-------- Wiersze do wykorzystania

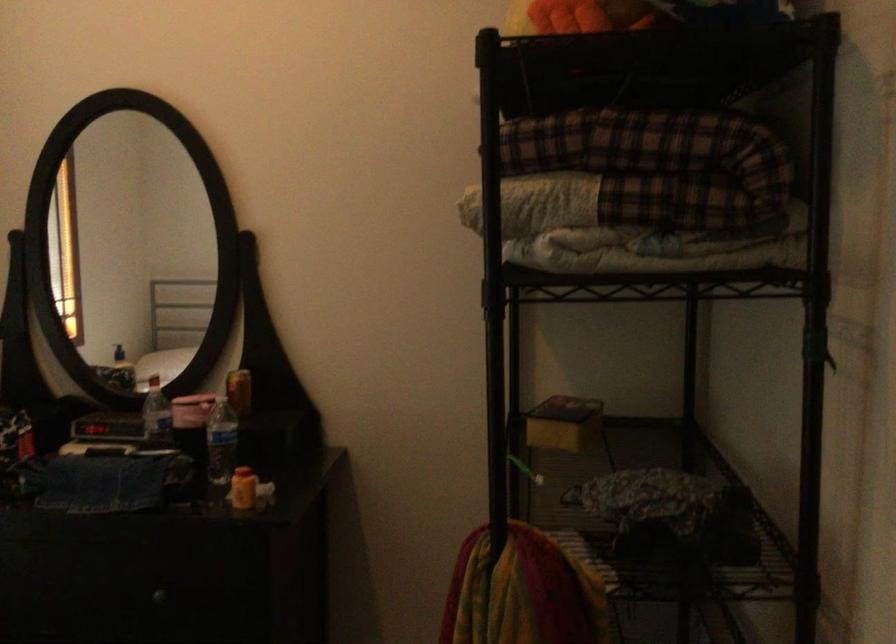
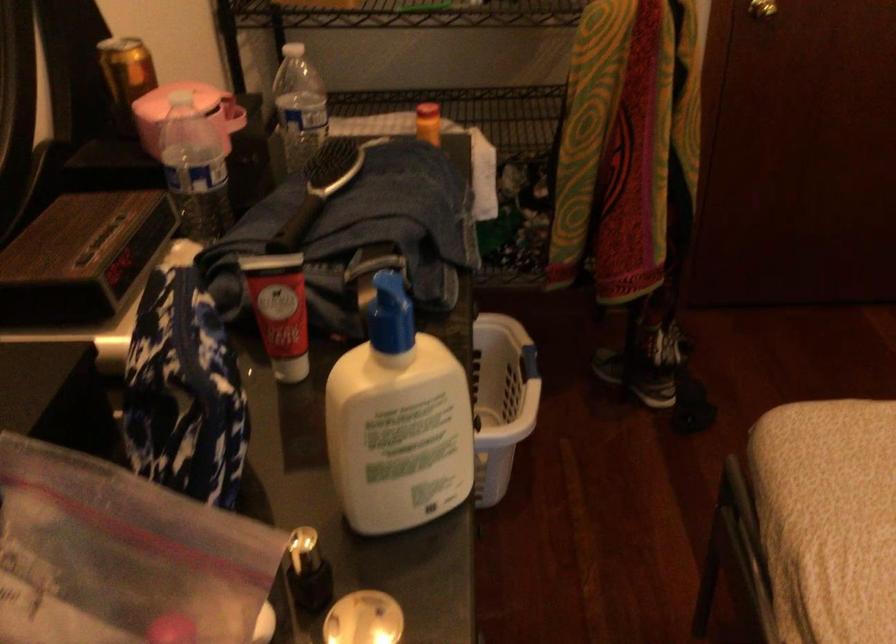
The point at (149, 415) is marked in the first image. Where is the corresponding point in the second image?

(194, 169)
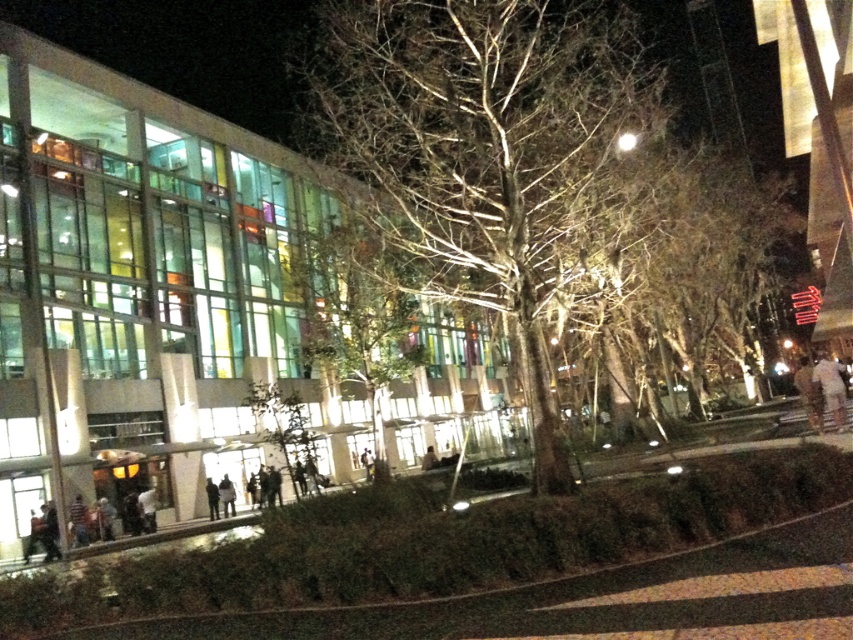
Based on the photo, is bare branches at center to the right of dark gray fabric jacket at lower left from the viewer's perspective?

Indeed, bare branches at center is positioned on the right side of dark gray fabric jacket at lower left.

Who is positioned more to the right, bare branches at center or dark gray fabric jacket at lower left?

From the viewer's perspective, bare branches at center appears more on the right side.

What do you see at coordinates (480, 145) in the screenshot? I see `bare branches at center` at bounding box center [480, 145].

The height and width of the screenshot is (640, 853). Identify the location of bare branches at center. 480,145.

How distant is dark gray jacket at lower center from dark gray fabric jacket at lower left?

The distance of dark gray jacket at lower center from dark gray fabric jacket at lower left is 25.30 inches.

The image size is (853, 640). I want to click on dark gray jacket at lower center, so click(x=225, y=497).

Who is more forward, (219, 497) or (212, 484)?

Point (219, 497)

The image size is (853, 640). Identify the location of dark gray jacket at lower center. (225, 497).

Is bare branches at center to the left of dark gray jacket at lower center from the viewer's perspective?

Incorrect, bare branches at center is not on the left side of dark gray jacket at lower center.

Is bare branches at center shorter than dark gray jacket at lower center?

No.

Which is in front, point (469, 13) or point (227, 500)?

Point (469, 13) is more forward.

Find the location of a particular element. The image size is (853, 640). bare branches at center is located at coordinates (480, 145).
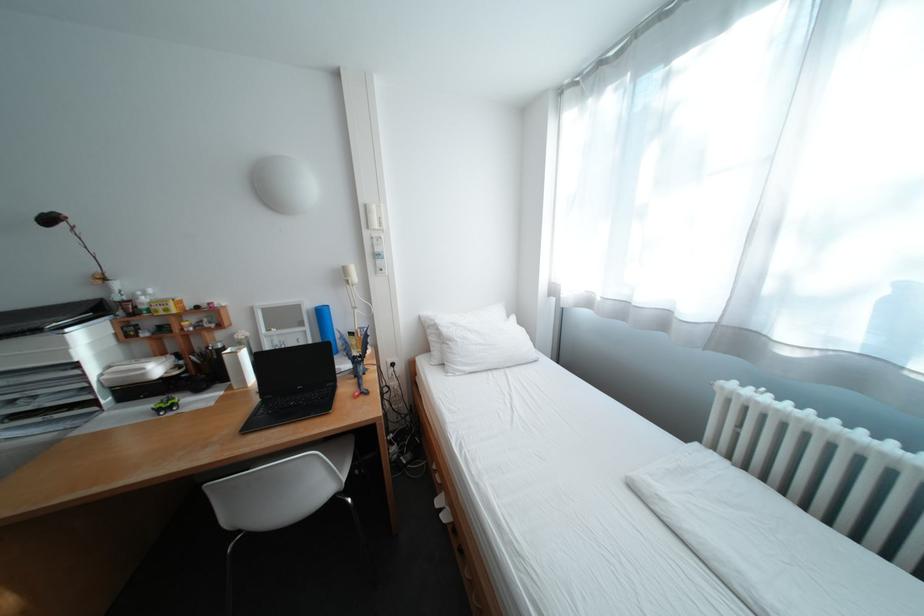
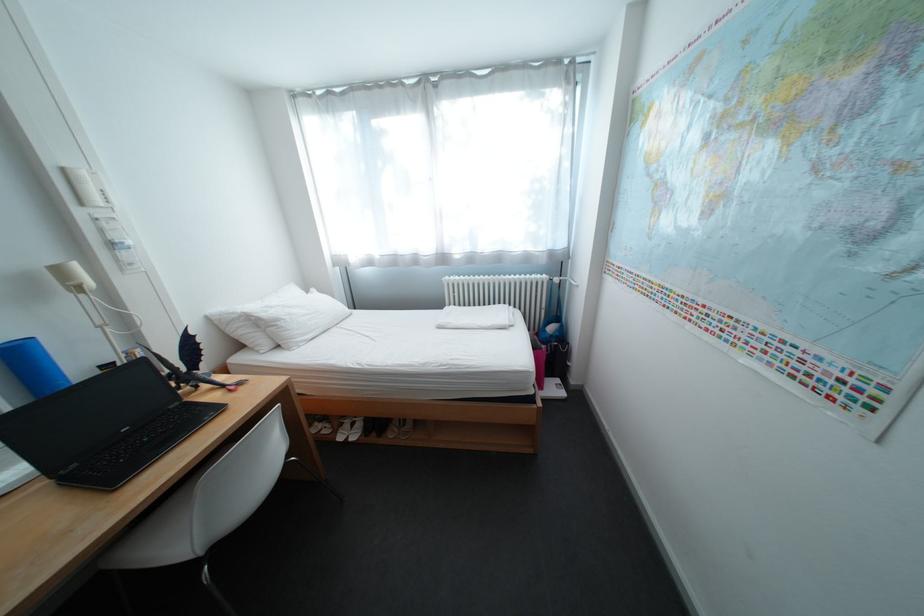
Where in the second image is the point corresponding to point 379,207 from the first image?

(76, 171)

----------------

_Cel zadania_: Proszę przepisać wiernie wszystkie powyższe wiersze, pomijając w odpowiedzi obrazy.

_Poprawna odpowiedź_:
The point at (149, 415) is marked in the first image. Where is the corresponding point in the second image?

(194, 169)
Based on the photo, is bare branches at center to the right of dark gray fabric jacket at lower left from the viewer's perspective?

Indeed, bare branches at center is positioned on the right side of dark gray fabric jacket at lower left.

Who is positioned more to the right, bare branches at center or dark gray fabric jacket at lower left?

From the viewer's perspective, bare branches at center appears more on the right side.

What do you see at coordinates (480, 145) in the screenshot? I see `bare branches at center` at bounding box center [480, 145].

The height and width of the screenshot is (640, 853). Identify the location of bare branches at center. 480,145.

How distant is dark gray jacket at lower center from dark gray fabric jacket at lower left?

The distance of dark gray jacket at lower center from dark gray fabric jacket at lower left is 25.30 inches.

The image size is (853, 640). I want to click on dark gray jacket at lower center, so click(x=225, y=497).

Who is more forward, (219, 497) or (212, 484)?

Point (219, 497)

The image size is (853, 640). Identify the location of dark gray jacket at lower center. (225, 497).

Is bare branches at center to the left of dark gray jacket at lower center from the viewer's perspective?

Incorrect, bare branches at center is not on the left side of dark gray jacket at lower center.

Is bare branches at center shorter than dark gray jacket at lower center?

No.

Which is in front, point (469, 13) or point (227, 500)?

Point (469, 13) is more forward.

Find the location of a particular element. The image size is (853, 640). bare branches at center is located at coordinates (480, 145).
Where in the second image is the point corresponding to point 379,207 from the first image?

(76, 171)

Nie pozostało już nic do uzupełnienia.